Problem to work on: Each of the lines below must be retyped character for character.

Exercise input:
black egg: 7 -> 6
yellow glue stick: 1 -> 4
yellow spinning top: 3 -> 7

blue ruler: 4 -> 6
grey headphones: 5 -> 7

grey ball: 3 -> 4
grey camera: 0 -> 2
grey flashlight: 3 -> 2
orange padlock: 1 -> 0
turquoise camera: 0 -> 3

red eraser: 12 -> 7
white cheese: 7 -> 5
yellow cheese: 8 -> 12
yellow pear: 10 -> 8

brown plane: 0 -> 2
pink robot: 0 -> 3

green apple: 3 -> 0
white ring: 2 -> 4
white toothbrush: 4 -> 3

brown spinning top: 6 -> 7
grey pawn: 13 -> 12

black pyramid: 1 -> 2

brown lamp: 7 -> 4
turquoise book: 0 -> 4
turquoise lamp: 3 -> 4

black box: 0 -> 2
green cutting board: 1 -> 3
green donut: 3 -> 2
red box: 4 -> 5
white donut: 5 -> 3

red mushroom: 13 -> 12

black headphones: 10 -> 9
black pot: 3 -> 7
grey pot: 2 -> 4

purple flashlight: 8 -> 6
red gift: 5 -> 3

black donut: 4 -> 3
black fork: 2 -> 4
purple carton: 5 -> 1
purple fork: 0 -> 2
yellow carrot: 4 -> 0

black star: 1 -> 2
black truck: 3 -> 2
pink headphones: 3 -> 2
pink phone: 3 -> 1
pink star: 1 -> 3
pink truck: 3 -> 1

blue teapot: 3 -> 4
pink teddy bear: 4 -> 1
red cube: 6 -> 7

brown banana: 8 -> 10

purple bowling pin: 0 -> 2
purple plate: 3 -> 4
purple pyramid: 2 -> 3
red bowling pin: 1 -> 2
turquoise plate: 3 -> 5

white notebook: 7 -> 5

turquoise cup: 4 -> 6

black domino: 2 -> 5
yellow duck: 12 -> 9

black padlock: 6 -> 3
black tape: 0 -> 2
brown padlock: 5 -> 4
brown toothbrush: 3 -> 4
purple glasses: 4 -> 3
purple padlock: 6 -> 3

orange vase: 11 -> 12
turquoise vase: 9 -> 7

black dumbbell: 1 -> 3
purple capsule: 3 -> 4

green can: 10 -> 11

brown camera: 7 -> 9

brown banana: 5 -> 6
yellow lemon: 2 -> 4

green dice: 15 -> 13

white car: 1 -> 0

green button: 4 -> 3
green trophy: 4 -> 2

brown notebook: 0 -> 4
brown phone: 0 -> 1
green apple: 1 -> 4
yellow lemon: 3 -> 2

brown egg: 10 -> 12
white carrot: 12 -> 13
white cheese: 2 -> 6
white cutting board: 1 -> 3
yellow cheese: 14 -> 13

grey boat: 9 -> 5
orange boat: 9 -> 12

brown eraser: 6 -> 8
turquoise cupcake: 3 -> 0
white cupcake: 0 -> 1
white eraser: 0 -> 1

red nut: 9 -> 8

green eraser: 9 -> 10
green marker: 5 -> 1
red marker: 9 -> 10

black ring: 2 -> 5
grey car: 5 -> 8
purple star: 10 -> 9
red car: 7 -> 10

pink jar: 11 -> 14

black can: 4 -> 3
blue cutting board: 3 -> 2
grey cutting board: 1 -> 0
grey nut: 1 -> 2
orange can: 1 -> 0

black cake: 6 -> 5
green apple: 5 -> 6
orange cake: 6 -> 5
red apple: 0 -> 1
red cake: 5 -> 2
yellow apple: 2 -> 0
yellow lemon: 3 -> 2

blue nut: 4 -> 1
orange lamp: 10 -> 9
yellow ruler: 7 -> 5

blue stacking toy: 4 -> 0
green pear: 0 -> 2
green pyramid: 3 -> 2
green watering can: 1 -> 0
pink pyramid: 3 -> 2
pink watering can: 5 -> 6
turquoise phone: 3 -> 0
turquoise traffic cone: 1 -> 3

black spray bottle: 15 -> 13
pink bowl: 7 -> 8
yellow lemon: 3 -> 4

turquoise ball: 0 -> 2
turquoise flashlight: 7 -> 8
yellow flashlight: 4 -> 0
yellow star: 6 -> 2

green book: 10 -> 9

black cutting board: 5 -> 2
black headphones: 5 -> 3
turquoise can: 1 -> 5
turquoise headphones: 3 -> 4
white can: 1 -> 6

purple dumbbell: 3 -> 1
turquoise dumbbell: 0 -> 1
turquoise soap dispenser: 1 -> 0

Task result:
black egg: 7 -> 6
yellow glue stick: 1 -> 4
yellow spinning top: 3 -> 7

blue ruler: 4 -> 6
grey headphones: 5 -> 7

grey ball: 3 -> 4
grey camera: 0 -> 2
grey flashlight: 3 -> 2
orange padlock: 1 -> 0
turquoise camera: 0 -> 3

red eraser: 12 -> 7
white cheese: 7 -> 5
yellow cheese: 8 -> 12
yellow pear: 10 -> 8

brown plane: 0 -> 2
pink robot: 0 -> 3

green apple: 3 -> 0
white ring: 2 -> 4
white toothbrush: 4 -> 3

brown spinning top: 6 -> 7
grey pawn: 13 -> 12

black pyramid: 1 -> 2

brown lamp: 7 -> 4
turquoise book: 0 -> 4
turquoise lamp: 3 -> 4

black box: 0 -> 2
green cutting board: 1 -> 3
green donut: 3 -> 2
red box: 4 -> 5
white donut: 5 -> 3

red mushroom: 13 -> 12

black headphones: 10 -> 9
black pot: 3 -> 7
grey pot: 2 -> 4

purple flashlight: 8 -> 6
red gift: 5 -> 3

black donut: 4 -> 3
black fork: 2 -> 4
purple carton: 5 -> 1
purple fork: 0 -> 2
yellow carrot: 4 -> 0

black star: 1 -> 2
black truck: 3 -> 2
pink headphones: 3 -> 2
pink phone: 3 -> 1
pink star: 1 -> 3
pink truck: 3 -> 1

blue teapot: 3 -> 4
pink teddy bear: 4 -> 1
red cube: 6 -> 7

brown banana: 8 -> 10

purple bowling pin: 0 -> 2
purple plate: 3 -> 4
purple pyramid: 2 -> 3
red bowling pin: 1 -> 2
turquoise plate: 3 -> 5

white notebook: 7 -> 5

turquoise cup: 4 -> 6

black domino: 2 -> 5
yellow duck: 12 -> 9

black padlock: 6 -> 3
black tape: 0 -> 2
brown padlock: 5 -> 4
brown toothbrush: 3 -> 4
purple glasses: 4 -> 3
purple padlock: 6 -> 3

orange vase: 11 -> 12
turquoise vase: 9 -> 7

black dumbbell: 1 -> 3
purple capsule: 3 -> 4

green can: 10 -> 11

brown camera: 7 -> 9

brown banana: 5 -> 6
yellow lemon: 2 -> 4

green dice: 15 -> 13

white car: 1 -> 0

green button: 4 -> 3
green trophy: 4 -> 2

brown notebook: 0 -> 4
brown phone: 0 -> 1
green apple: 1 -> 4
yellow lemon: 3 -> 2

brown egg: 10 -> 12
white carrot: 12 -> 13
white cheese: 2 -> 6
white cutting board: 1 -> 3
yellow cheese: 14 -> 13

grey boat: 9 -> 5
orange boat: 9 -> 12

brown eraser: 6 -> 8
turquoise cupcake: 3 -> 0
white cupcake: 0 -> 1
white eraser: 0 -> 1

red nut: 9 -> 8

green eraser: 9 -> 10
green marker: 5 -> 1
red marker: 9 -> 10

black ring: 2 -> 5
grey car: 5 -> 8
purple star: 10 -> 9
red car: 7 -> 10

pink jar: 11 -> 14

black can: 4 -> 3
blue cutting board: 3 -> 2
grey cutting board: 1 -> 0
grey nut: 1 -> 2
orange can: 1 -> 0

black cake: 6 -> 5
green apple: 5 -> 6
orange cake: 6 -> 5
red apple: 0 -> 1
red cake: 5 -> 2
yellow apple: 2 -> 0
yellow lemon: 3 -> 2

blue nut: 4 -> 1
orange lamp: 10 -> 9
yellow ruler: 7 -> 5

blue stacking toy: 4 -> 0
green pear: 0 -> 2
green pyramid: 3 -> 2
green watering can: 1 -> 0
pink pyramid: 3 -> 2
pink watering can: 5 -> 6
turquoise phone: 3 -> 0
turquoise traffic cone: 1 -> 3

black spray bottle: 15 -> 13
pink bowl: 7 -> 8
yellow lemon: 3 -> 4

turquoise ball: 0 -> 2
turquoise flashlight: 7 -> 8
yellow flashlight: 4 -> 0
yellow star: 6 -> 2

green book: 10 -> 9

black cutting board: 5 -> 2
black headphones: 5 -> 3
turquoise can: 1 -> 5
turquoise headphones: 3 -> 4
white can: 1 -> 6

purple dumbbell: 3 -> 1
turquoise dumbbell: 0 -> 1
turquoise soap dispenser: 1 -> 0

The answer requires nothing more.